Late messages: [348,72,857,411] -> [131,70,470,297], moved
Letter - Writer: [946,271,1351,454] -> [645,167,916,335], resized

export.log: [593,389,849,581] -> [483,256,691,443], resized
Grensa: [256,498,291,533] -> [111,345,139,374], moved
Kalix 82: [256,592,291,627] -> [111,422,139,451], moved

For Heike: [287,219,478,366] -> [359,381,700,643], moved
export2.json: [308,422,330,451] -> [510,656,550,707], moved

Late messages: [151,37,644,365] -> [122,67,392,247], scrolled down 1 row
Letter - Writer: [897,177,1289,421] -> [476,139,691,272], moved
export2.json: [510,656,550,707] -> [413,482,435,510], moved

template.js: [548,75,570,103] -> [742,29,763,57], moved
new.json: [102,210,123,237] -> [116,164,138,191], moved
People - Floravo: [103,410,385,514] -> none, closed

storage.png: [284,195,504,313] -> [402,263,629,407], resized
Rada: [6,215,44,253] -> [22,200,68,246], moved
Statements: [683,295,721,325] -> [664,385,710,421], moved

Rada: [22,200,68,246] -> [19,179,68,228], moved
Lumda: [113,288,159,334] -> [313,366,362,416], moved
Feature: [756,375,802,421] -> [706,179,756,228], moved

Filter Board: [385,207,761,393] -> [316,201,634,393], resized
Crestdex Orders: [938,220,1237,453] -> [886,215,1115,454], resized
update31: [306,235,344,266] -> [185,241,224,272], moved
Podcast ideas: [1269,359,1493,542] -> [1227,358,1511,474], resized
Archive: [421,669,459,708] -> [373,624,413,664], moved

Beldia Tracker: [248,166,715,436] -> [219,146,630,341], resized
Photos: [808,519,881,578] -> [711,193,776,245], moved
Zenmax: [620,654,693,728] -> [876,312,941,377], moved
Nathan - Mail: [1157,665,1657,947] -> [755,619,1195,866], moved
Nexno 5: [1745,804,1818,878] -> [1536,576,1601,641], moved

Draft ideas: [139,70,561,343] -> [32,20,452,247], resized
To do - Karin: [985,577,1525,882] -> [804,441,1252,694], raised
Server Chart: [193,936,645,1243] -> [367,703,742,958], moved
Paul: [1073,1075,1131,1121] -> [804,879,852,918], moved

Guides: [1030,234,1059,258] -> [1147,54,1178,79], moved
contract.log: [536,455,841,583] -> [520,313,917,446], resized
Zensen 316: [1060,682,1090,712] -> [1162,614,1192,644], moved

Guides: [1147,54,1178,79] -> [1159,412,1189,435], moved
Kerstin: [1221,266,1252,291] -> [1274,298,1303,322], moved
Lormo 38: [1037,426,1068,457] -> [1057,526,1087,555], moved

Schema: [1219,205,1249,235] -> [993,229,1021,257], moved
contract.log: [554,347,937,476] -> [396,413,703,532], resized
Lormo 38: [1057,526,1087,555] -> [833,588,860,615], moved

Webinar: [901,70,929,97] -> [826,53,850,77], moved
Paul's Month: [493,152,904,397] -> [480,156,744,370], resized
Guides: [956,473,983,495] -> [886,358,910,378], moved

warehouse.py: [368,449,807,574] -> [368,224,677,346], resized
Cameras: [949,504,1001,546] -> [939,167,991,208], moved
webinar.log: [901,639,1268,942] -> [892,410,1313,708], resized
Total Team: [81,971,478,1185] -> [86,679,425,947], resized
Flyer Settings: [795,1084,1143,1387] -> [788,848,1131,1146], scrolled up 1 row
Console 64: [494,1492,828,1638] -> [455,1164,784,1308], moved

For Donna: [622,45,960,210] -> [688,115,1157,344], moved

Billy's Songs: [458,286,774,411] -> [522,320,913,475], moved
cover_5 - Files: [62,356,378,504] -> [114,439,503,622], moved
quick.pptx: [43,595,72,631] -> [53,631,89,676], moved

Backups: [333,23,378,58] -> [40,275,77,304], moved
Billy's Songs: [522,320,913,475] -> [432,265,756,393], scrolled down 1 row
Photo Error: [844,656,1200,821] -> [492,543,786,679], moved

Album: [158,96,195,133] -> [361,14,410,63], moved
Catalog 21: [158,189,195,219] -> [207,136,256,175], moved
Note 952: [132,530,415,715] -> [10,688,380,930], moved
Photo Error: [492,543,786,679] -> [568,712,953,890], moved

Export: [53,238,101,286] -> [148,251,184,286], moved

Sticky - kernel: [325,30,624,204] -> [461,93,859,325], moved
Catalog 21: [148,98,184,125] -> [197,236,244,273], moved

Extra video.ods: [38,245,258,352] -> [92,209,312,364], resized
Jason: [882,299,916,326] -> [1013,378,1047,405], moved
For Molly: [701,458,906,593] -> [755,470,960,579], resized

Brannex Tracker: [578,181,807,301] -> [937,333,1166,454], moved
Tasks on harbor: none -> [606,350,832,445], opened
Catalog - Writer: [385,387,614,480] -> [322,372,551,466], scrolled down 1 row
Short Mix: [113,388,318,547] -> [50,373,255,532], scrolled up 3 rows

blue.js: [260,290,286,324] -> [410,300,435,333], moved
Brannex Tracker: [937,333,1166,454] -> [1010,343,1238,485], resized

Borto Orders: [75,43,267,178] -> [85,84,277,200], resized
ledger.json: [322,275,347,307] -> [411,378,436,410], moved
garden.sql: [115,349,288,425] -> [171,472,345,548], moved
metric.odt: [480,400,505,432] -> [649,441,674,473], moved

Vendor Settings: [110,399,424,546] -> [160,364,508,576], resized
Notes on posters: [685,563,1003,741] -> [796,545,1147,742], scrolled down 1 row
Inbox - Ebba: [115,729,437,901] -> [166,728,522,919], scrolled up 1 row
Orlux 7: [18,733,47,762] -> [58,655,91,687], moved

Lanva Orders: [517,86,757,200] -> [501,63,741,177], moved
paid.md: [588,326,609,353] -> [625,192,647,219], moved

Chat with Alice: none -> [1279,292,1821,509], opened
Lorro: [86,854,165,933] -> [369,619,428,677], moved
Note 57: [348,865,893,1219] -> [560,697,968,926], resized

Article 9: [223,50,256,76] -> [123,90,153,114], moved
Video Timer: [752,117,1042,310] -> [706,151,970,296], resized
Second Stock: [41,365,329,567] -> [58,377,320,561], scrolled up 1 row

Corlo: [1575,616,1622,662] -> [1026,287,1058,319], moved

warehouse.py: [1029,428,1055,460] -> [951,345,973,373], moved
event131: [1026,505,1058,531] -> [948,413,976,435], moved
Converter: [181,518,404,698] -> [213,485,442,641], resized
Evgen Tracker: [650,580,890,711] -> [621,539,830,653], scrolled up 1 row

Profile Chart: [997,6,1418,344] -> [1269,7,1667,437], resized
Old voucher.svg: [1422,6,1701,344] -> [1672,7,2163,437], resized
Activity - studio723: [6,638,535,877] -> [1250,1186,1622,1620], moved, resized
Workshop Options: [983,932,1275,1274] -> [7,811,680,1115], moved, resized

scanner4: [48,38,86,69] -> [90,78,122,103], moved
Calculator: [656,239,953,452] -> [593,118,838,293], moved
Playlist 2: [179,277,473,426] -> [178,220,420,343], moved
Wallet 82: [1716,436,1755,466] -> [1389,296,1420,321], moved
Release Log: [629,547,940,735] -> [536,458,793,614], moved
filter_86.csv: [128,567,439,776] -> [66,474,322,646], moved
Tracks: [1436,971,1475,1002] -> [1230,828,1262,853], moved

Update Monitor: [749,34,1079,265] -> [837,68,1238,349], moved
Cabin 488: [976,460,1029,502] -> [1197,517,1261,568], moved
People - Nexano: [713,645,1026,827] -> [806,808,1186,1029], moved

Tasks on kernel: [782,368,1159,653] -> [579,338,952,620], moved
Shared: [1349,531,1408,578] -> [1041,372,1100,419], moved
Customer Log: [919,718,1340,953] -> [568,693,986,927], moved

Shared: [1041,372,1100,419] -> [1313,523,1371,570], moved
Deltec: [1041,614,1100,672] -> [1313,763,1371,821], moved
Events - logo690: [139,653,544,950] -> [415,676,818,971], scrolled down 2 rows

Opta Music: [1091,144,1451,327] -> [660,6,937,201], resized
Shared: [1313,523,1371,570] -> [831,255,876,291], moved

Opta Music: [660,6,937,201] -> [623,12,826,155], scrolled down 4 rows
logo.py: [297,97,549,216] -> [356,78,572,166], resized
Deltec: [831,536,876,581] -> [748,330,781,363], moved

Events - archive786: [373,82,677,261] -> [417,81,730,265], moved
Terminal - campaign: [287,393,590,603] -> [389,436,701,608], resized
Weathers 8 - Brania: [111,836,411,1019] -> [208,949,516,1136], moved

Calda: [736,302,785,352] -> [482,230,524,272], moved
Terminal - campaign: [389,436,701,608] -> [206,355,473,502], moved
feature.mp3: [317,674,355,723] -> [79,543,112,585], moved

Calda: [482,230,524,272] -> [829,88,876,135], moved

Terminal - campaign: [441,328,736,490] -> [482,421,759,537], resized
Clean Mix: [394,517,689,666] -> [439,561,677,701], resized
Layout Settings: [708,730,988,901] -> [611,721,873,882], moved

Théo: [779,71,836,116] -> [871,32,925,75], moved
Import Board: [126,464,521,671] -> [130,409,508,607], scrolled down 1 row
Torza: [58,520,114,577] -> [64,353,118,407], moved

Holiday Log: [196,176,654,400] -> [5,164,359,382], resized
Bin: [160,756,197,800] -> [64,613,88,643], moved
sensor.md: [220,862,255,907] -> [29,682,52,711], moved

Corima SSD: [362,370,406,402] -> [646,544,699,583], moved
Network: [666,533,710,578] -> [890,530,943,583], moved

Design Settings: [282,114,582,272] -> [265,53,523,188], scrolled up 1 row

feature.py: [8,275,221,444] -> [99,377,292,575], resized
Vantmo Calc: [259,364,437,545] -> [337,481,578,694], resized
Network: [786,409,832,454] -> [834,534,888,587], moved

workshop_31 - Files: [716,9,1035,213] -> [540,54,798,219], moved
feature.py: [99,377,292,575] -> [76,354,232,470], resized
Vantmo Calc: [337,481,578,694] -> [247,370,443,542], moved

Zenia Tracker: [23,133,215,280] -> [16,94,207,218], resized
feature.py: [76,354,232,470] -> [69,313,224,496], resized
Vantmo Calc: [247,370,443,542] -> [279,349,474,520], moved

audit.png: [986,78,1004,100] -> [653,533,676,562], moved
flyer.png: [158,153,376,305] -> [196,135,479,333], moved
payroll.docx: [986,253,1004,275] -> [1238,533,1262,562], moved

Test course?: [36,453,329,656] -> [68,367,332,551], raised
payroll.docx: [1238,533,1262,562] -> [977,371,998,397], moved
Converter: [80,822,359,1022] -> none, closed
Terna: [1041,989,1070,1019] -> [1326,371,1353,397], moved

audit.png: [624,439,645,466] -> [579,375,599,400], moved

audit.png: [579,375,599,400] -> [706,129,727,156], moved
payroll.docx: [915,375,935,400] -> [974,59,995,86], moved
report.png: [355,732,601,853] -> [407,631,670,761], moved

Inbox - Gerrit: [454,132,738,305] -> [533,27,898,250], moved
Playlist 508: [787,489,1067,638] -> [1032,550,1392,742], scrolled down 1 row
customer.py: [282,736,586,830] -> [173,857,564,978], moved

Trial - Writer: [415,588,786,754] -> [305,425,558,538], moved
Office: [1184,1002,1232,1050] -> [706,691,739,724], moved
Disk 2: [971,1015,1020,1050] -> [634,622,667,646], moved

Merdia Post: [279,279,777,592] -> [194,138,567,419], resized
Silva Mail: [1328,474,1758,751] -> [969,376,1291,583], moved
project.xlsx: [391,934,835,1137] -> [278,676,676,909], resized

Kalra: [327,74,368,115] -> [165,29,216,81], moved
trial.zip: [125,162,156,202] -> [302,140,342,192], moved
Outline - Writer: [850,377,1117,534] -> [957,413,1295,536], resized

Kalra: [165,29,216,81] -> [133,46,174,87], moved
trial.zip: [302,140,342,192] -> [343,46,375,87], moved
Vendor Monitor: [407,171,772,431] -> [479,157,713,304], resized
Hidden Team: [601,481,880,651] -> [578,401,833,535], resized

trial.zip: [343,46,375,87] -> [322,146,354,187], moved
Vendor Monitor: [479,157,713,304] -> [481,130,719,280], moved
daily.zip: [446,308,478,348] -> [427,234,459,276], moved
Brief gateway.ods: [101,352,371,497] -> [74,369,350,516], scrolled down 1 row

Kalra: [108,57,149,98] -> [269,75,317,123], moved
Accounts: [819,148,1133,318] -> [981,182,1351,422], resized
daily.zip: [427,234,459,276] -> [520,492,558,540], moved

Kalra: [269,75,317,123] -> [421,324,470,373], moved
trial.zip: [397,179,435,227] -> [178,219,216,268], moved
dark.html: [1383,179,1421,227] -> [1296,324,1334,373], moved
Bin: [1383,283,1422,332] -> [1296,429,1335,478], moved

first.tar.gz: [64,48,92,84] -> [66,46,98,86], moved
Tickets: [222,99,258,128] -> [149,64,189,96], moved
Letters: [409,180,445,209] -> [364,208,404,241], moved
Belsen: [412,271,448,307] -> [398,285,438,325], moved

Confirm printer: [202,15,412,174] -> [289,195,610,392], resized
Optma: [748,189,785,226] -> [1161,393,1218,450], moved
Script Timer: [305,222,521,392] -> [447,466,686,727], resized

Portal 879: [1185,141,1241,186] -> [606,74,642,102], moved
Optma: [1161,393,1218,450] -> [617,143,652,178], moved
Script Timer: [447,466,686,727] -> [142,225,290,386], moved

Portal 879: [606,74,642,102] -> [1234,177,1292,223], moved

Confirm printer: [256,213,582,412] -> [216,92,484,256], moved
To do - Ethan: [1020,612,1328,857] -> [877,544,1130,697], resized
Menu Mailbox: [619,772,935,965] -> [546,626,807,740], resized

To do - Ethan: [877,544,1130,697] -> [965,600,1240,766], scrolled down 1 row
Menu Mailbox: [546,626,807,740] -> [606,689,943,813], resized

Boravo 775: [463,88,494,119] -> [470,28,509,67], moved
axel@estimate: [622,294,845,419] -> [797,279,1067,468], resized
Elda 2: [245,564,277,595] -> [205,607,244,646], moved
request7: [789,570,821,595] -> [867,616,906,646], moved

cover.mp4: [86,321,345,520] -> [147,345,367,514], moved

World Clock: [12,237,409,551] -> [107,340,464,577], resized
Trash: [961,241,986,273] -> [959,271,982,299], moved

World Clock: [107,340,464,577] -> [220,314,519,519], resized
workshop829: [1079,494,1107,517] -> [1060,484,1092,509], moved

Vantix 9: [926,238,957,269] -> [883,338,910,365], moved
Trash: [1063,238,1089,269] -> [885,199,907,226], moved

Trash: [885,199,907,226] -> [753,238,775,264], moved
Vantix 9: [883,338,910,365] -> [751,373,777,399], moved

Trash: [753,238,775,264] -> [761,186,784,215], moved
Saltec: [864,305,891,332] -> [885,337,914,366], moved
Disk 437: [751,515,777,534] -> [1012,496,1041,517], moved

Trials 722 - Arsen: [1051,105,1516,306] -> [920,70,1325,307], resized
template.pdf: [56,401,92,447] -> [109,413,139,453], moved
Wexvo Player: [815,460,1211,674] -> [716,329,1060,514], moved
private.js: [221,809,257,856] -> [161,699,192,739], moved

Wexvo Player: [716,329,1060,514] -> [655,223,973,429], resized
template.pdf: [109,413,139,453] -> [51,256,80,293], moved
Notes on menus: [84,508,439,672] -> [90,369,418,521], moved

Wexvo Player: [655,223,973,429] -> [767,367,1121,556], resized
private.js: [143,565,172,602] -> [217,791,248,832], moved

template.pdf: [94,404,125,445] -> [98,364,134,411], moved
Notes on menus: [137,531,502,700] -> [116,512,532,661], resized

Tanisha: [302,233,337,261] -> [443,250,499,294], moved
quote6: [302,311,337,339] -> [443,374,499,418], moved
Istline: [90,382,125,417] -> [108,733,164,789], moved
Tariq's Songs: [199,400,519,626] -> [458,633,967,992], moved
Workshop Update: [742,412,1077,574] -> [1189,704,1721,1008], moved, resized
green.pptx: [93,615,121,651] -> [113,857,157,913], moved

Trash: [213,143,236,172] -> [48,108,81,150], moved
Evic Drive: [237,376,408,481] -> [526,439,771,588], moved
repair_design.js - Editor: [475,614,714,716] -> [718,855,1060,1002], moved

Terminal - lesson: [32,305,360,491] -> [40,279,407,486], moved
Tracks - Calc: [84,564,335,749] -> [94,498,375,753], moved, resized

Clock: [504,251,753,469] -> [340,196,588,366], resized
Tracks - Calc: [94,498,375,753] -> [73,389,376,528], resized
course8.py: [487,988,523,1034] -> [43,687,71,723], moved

————————

AIM OF THE TASK ::
Among the lines above, find those containing the word "Player" and copy each.

REPLY ::
Wexvo Player: [815,460,1211,674] -> [716,329,1060,514], moved
Wexvo Player: [716,329,1060,514] -> [655,223,973,429], resized
Wexvo Player: [655,223,973,429] -> [767,367,1121,556], resized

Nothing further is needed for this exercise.